TRY IT:
Begin at the line that contains "X201: 6MHz (U201/XOUT, n15)" and reproduce it along with every line after it to the end of the listing; skip any pictures.

SOURCE RECORDS:
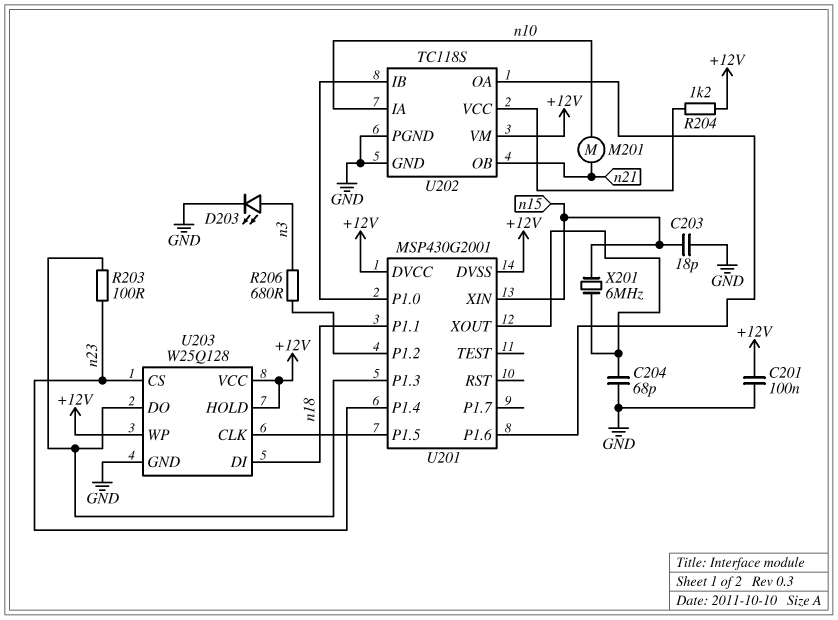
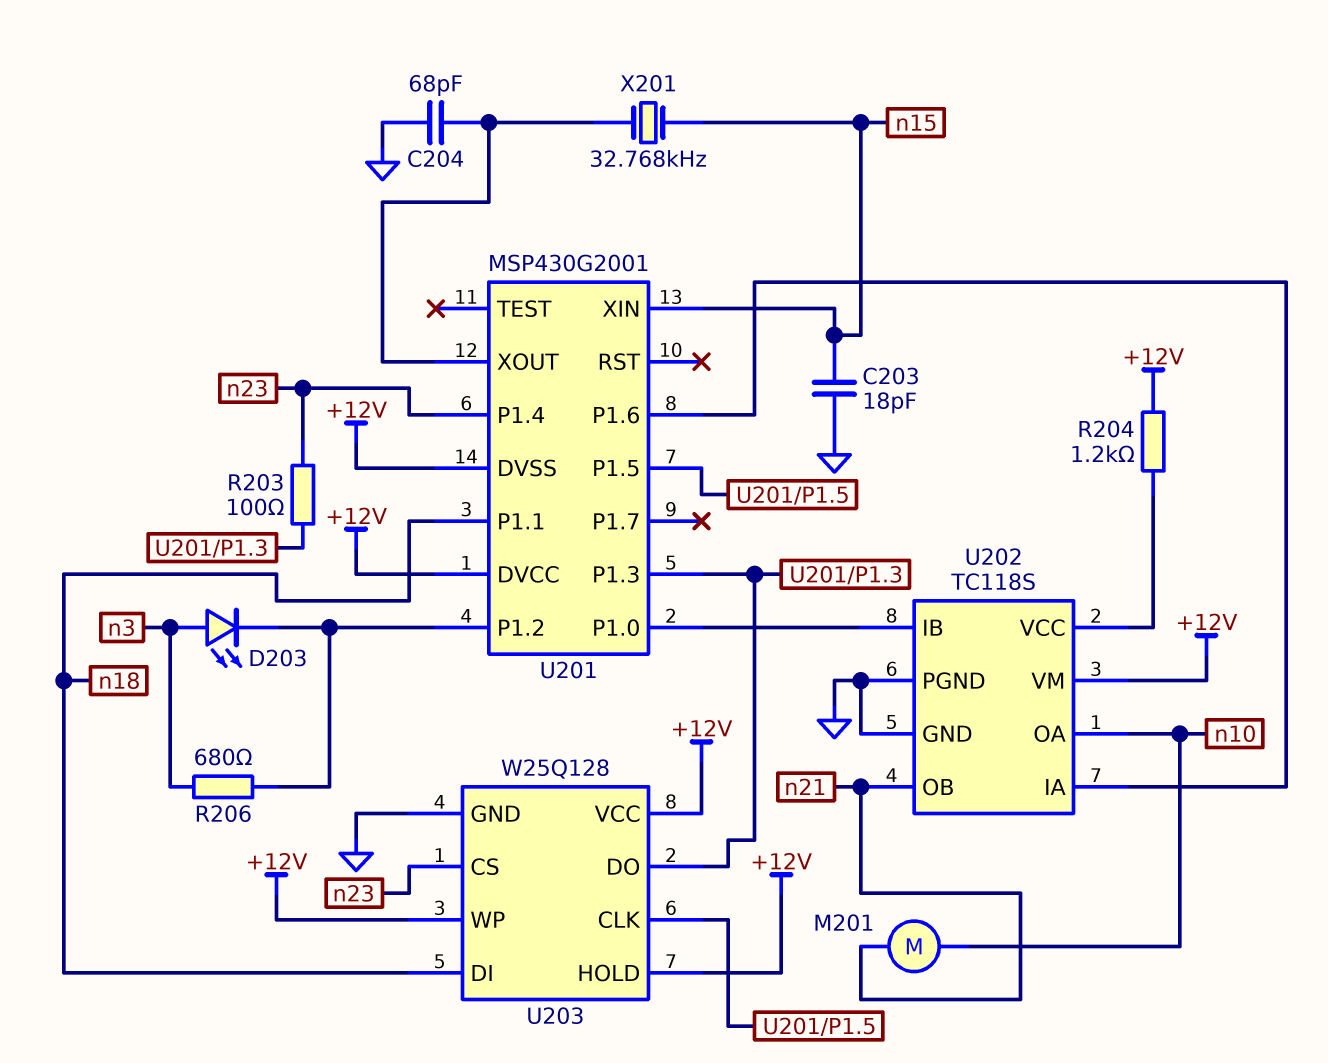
C201: 100nF (+12V, GND) -> none
D203: LED (A n3, K GND) -> LED (A n3, K U201/P1.2)
U202 pin IA: n10 -> U201/P1.6
U202 pin OA: U201/P1.6 -> n10
X201: 6MHz (U201/XOUT, n15) -> 32.768kHz (U201/XOUT, n15)

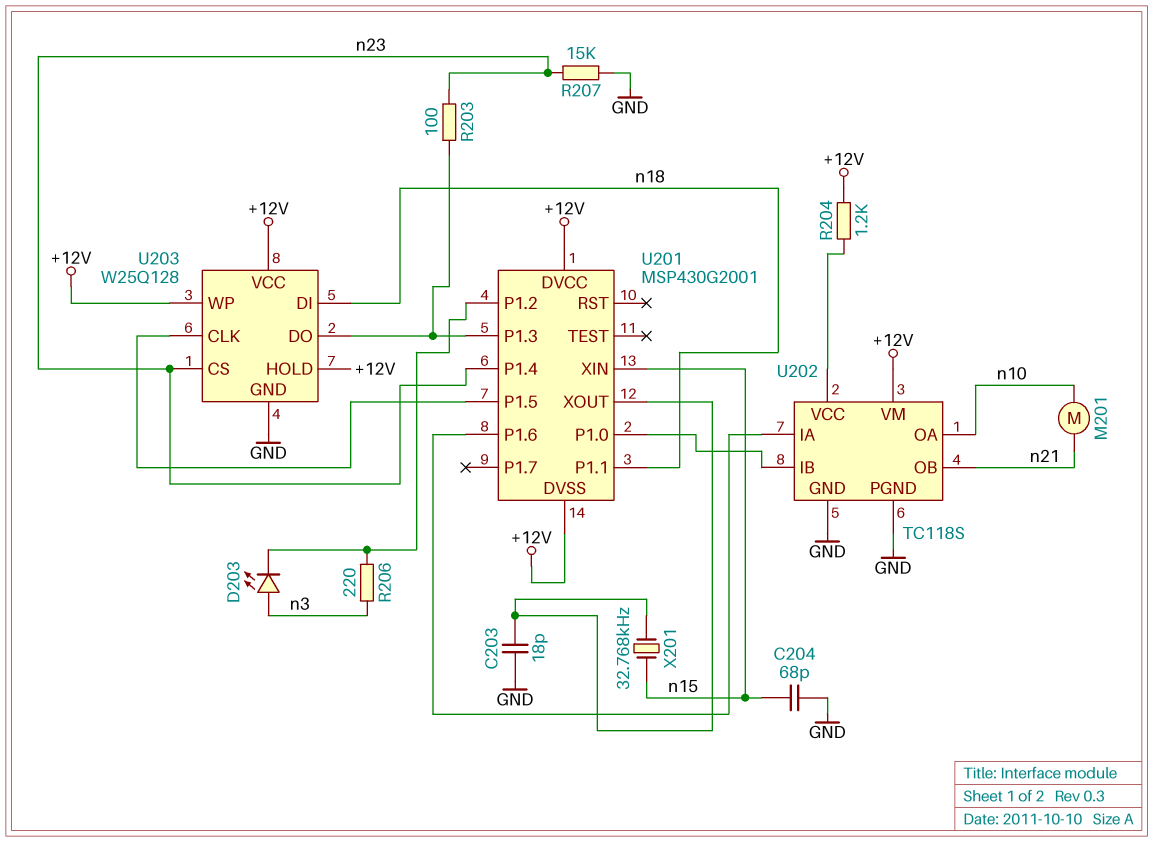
C203: 18pF (GND, n15) -> 18pF (GND, U201/XOUT)
C204: 68pF (GND, U201/XOUT) -> 68pF (GND, n15)
R206: 680 (U201/P1.2, n3) -> 220 (U201/P1.2, n3)
R207: none -> 15k (GND, n23)

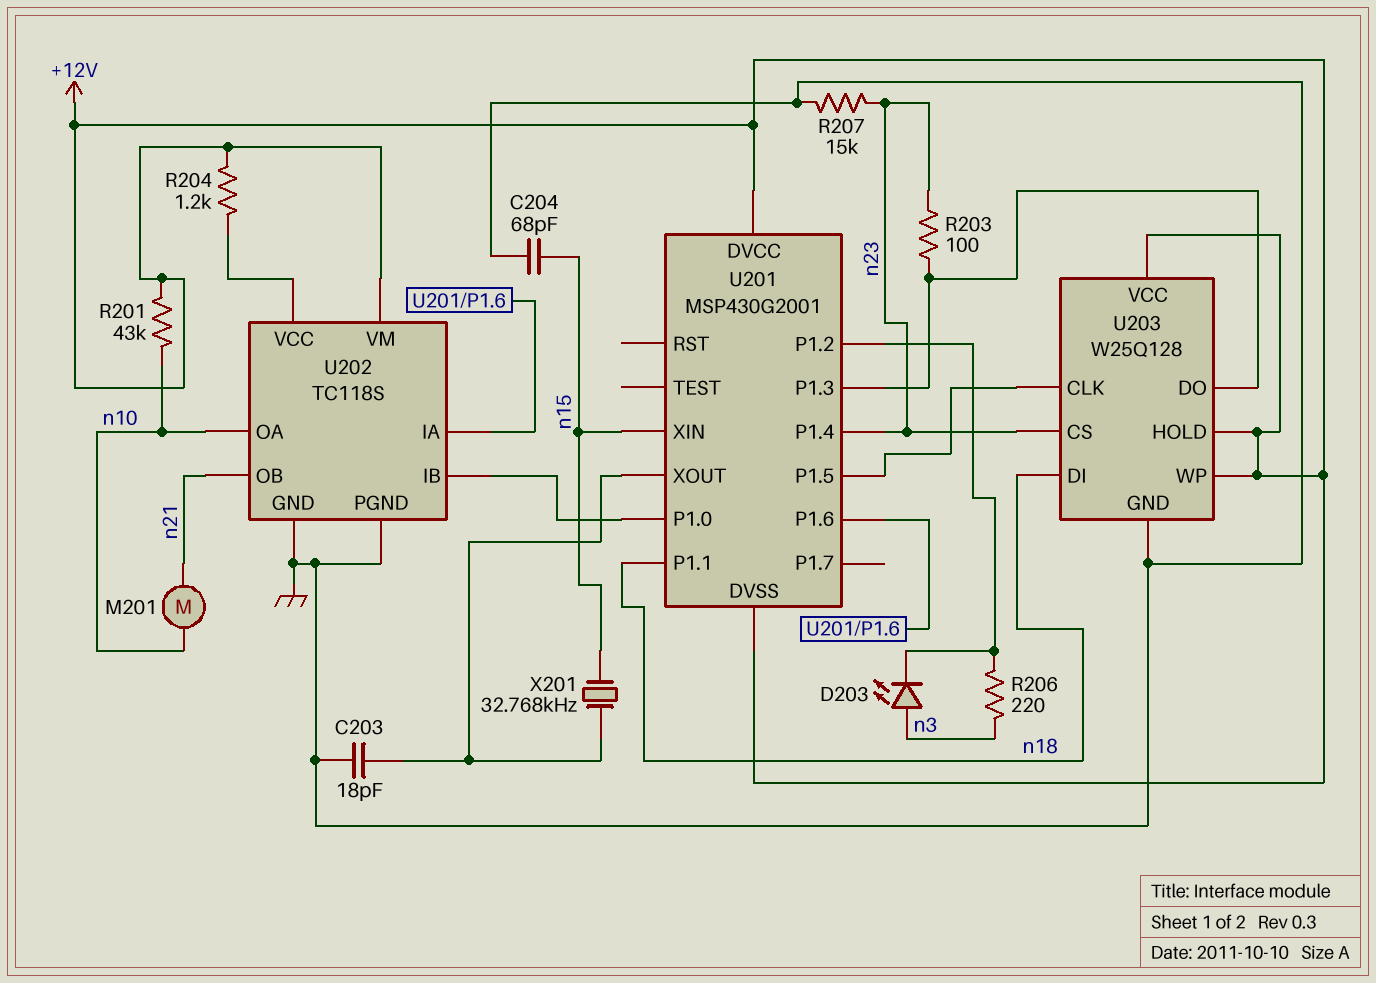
R201: none -> 43k (+12V, n10)

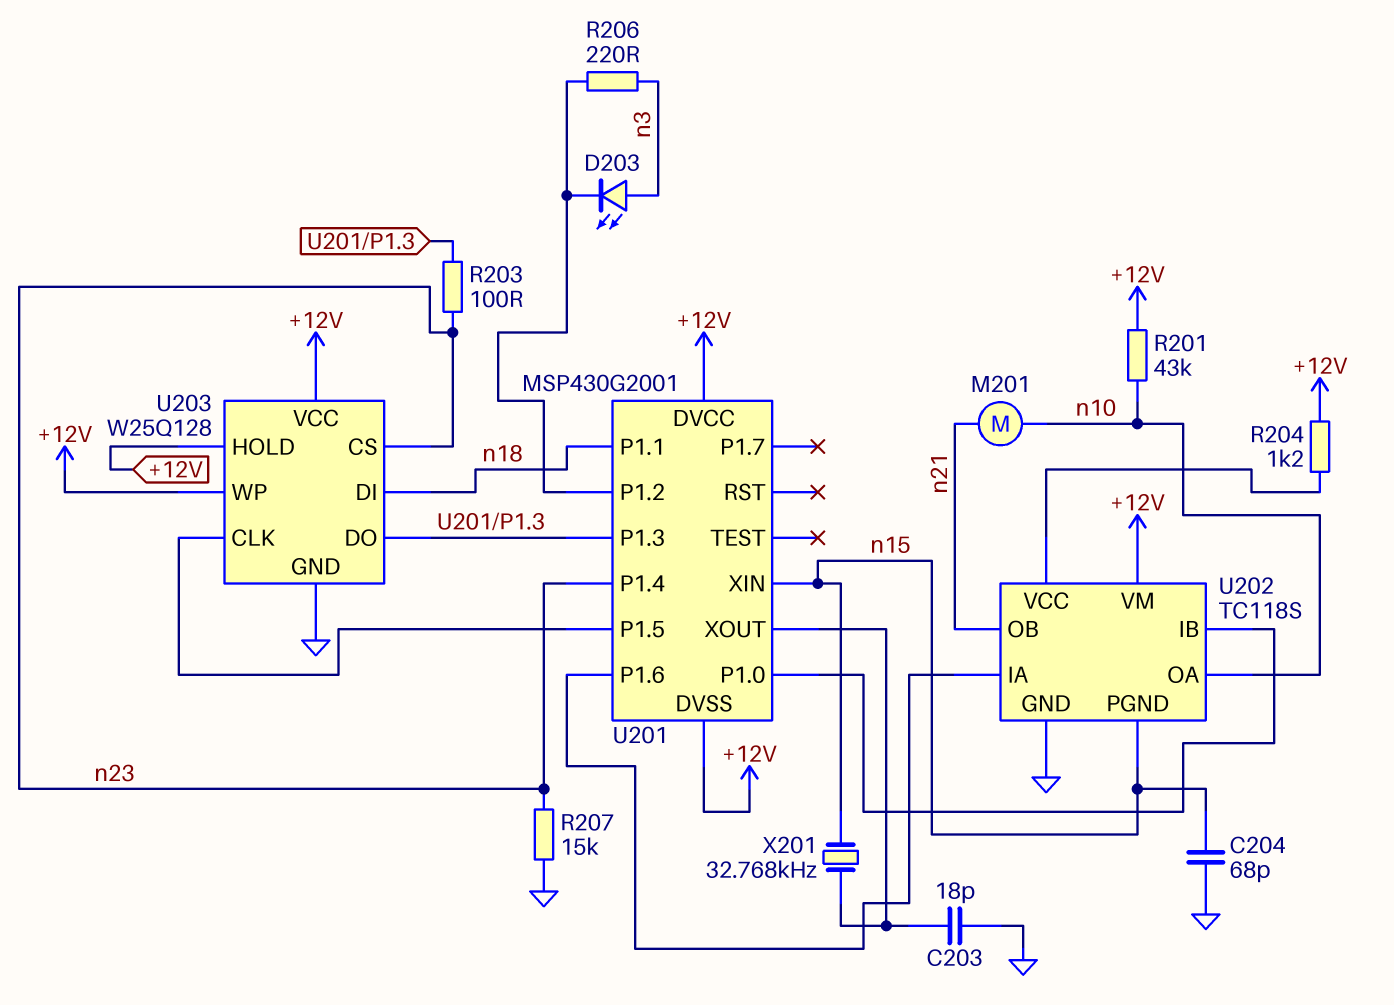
U202 pin PGND: GND -> n15

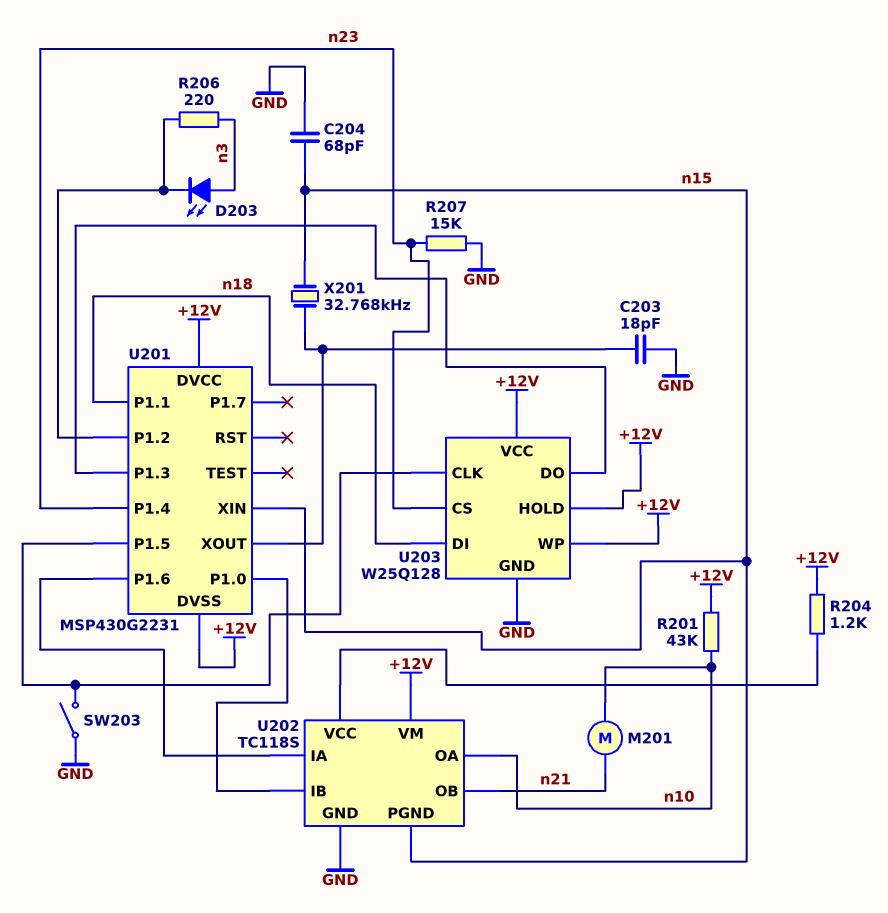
R203: 100 (U201/P1.3, n23) -> none
SW203: none -> switch (GND, U201/P1.5)
U201: MSP430G2001 -> MSP430G2231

TASK RESULT:
X201: 6MHz (U201/XOUT, n15) -> 32.768kHz (U201/XOUT, n15)

C203: 18pF (GND, n15) -> 18pF (GND, U201/XOUT)
C204: 68pF (GND, U201/XOUT) -> 68pF (GND, n15)
R206: 680 (U201/P1.2, n3) -> 220 (U201/P1.2, n3)
R207: none -> 15k (GND, n23)

R201: none -> 43k (+12V, n10)

U202 pin PGND: GND -> n15

R203: 100 (U201/P1.3, n23) -> none
SW203: none -> switch (GND, U201/P1.5)
U201: MSP430G2001 -> MSP430G2231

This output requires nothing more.